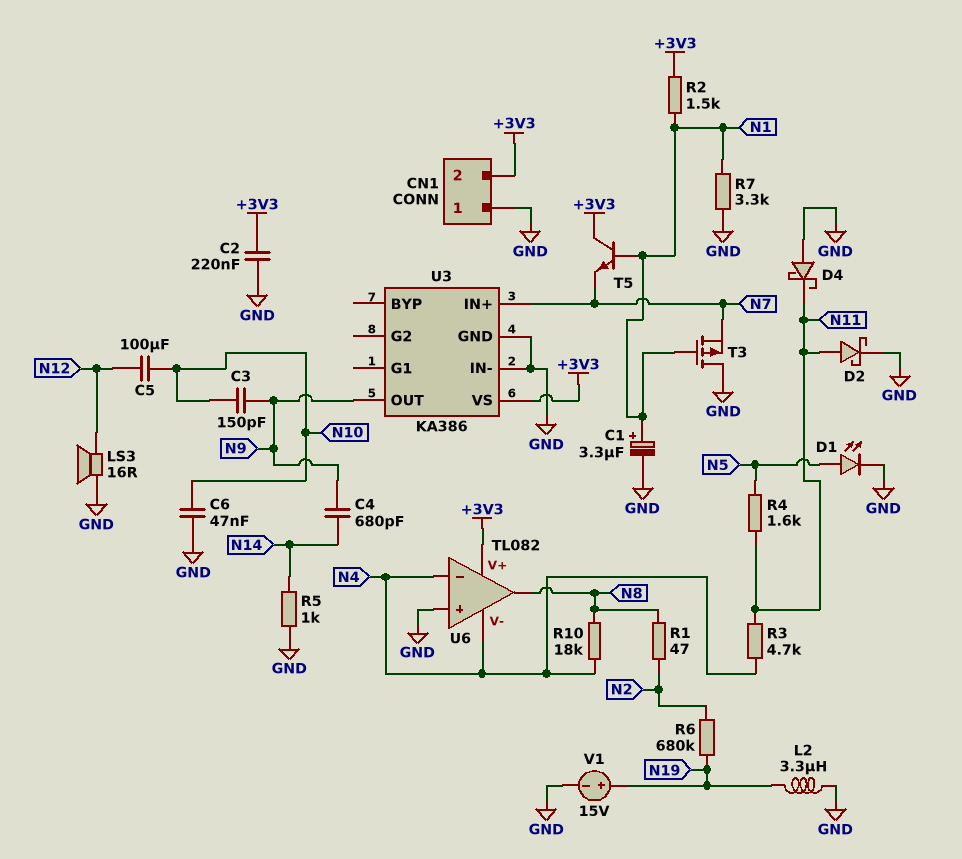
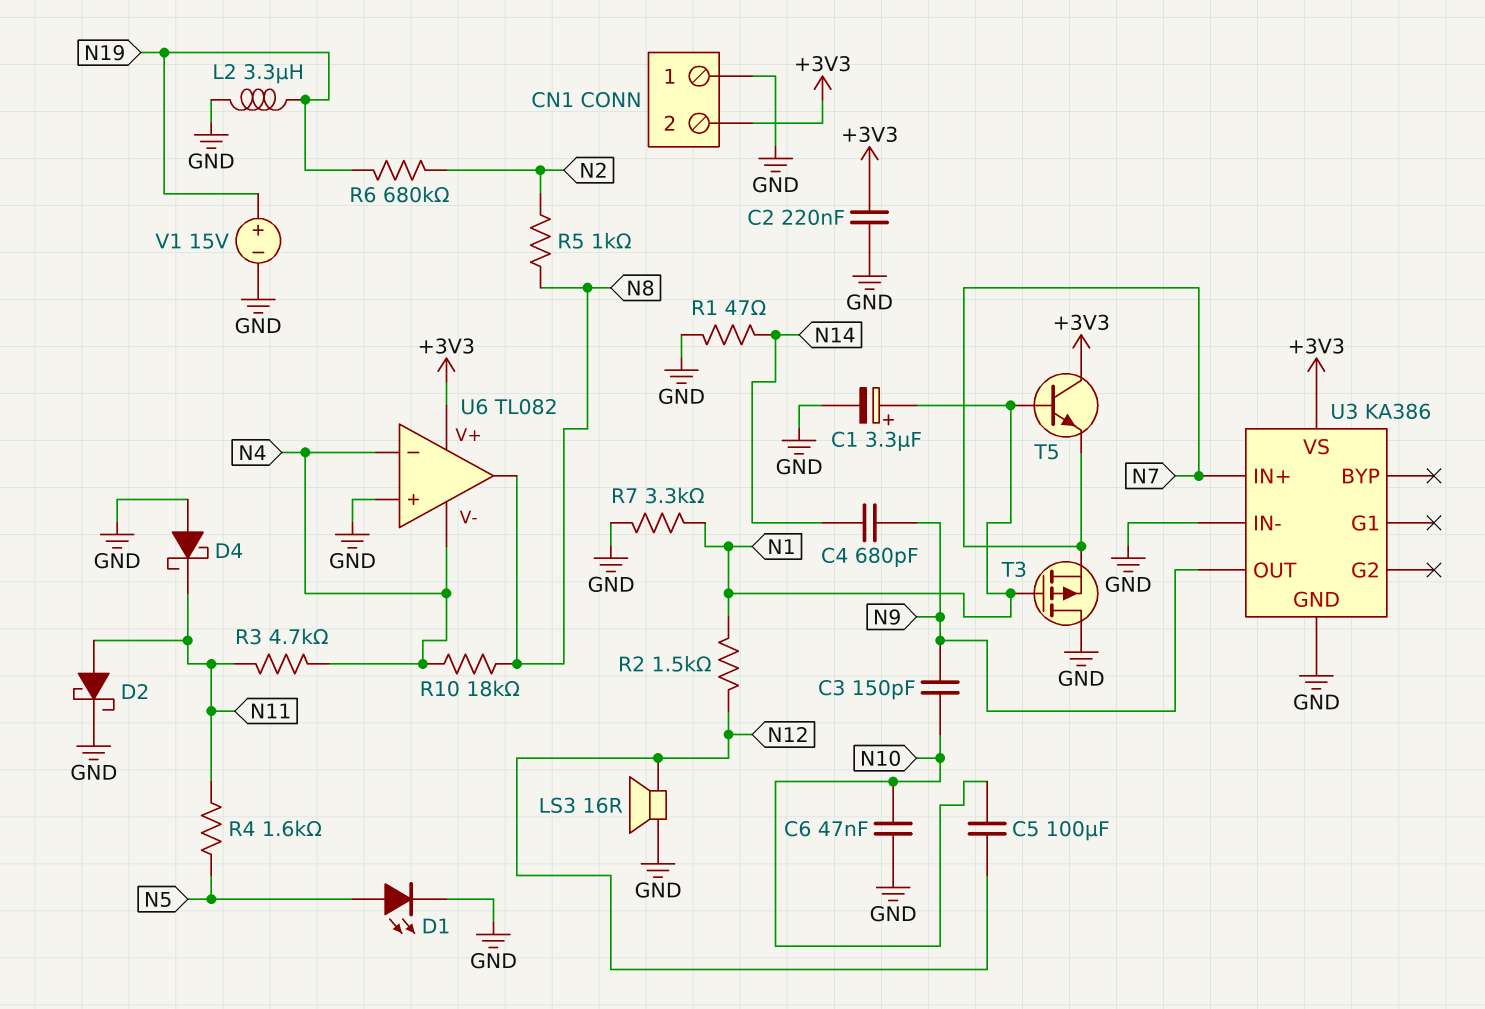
R1: 47 (N2, N8) -> 47 (GND, N14)
R2: 1.5k (+3V3, N1) -> 1.5k (N1, N12)
R5: 1k (GND, N14) -> 1k (N2, N8)

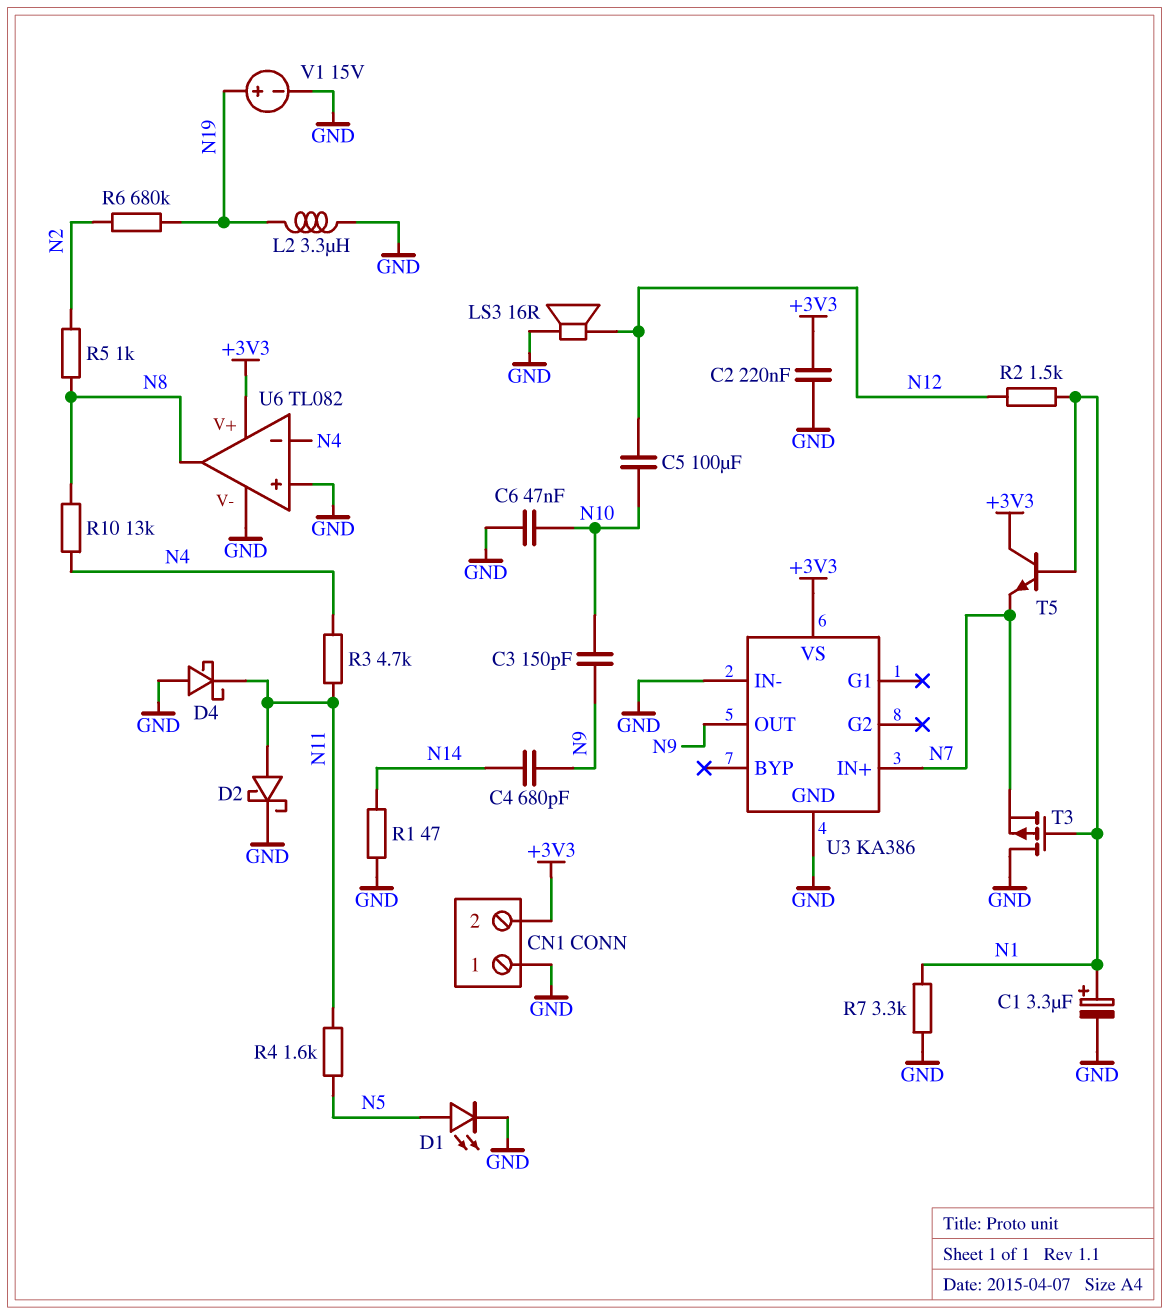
R10: 18k (N4, N8) -> 13k (N4, N8)
U6 pin V-: N4 -> GND

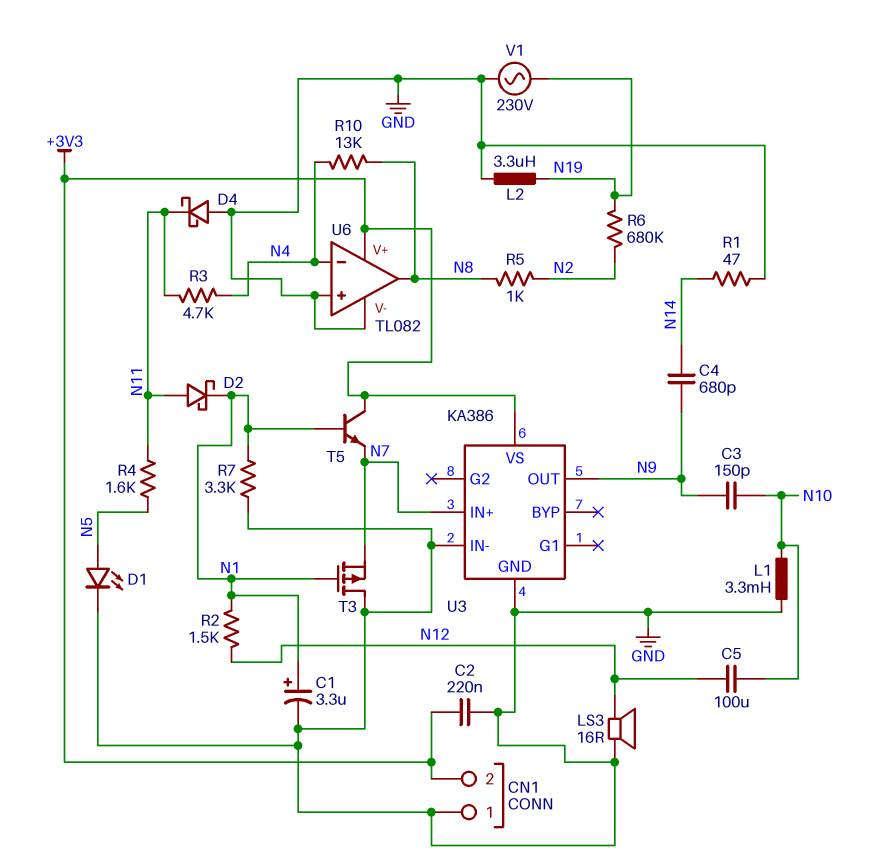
C6: 47nF (GND, N10) -> none
D2: schottky (A N11, K GND) -> schottky (A N11, K N1)
L1: none -> 3.3mH (GND, N10)
V1: 15V (plus N19, minus GND) -> AC 230V (GND, N19)

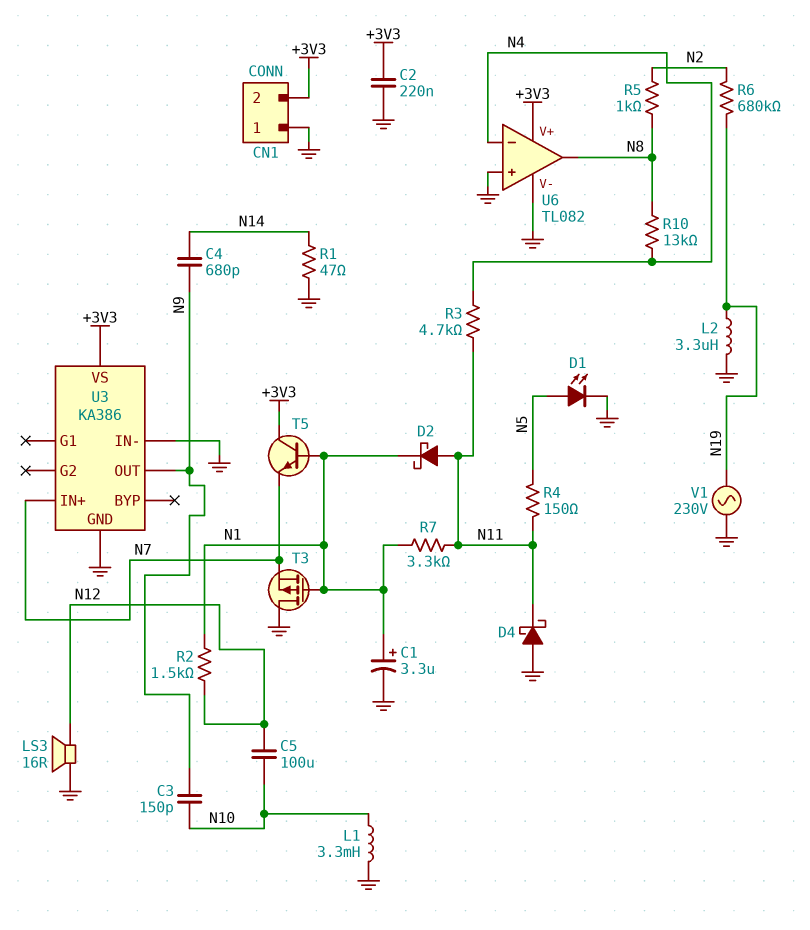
R4: 1.6k (N5, N11) -> 150 (N5, N11)
R7: 3.3k (GND, N1) -> 3.3k (N1, N11)

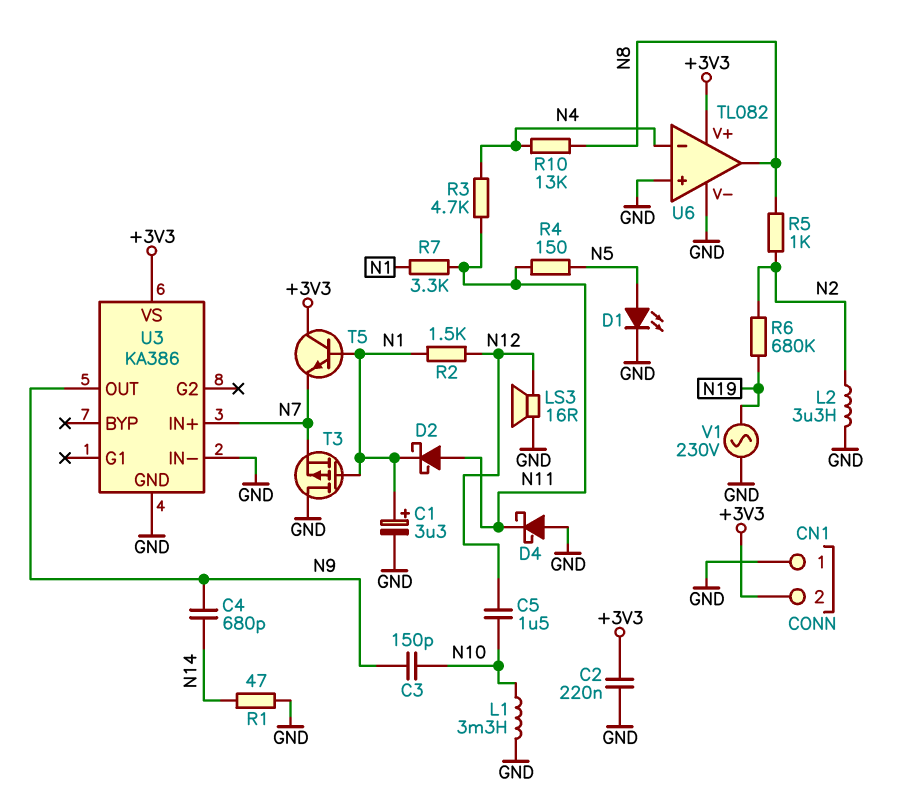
C5: 100uF (N10, N12) -> 1.5uF (N10, N12)
L2: 3.3uH (GND, N19) -> 3.3uH (GND, N2)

+ + + +

▸ **What to produce**
Where the line holding "R10: 18k (N4, N8) -> 13k (N4, N8)" appears, start copying, and continue exactly through the last line of the listing, both ends included, skipping the pictures.

▸ **Exercise solution**
R10: 18k (N4, N8) -> 13k (N4, N8)
U6 pin V-: N4 -> GND

C6: 47nF (GND, N10) -> none
D2: schottky (A N11, K GND) -> schottky (A N11, K N1)
L1: none -> 3.3mH (GND, N10)
V1: 15V (plus N19, minus GND) -> AC 230V (GND, N19)

R4: 1.6k (N5, N11) -> 150 (N5, N11)
R7: 3.3k (GND, N1) -> 3.3k (N1, N11)

C5: 100uF (N10, N12) -> 1.5uF (N10, N12)
L2: 3.3uH (GND, N19) -> 3.3uH (GND, N2)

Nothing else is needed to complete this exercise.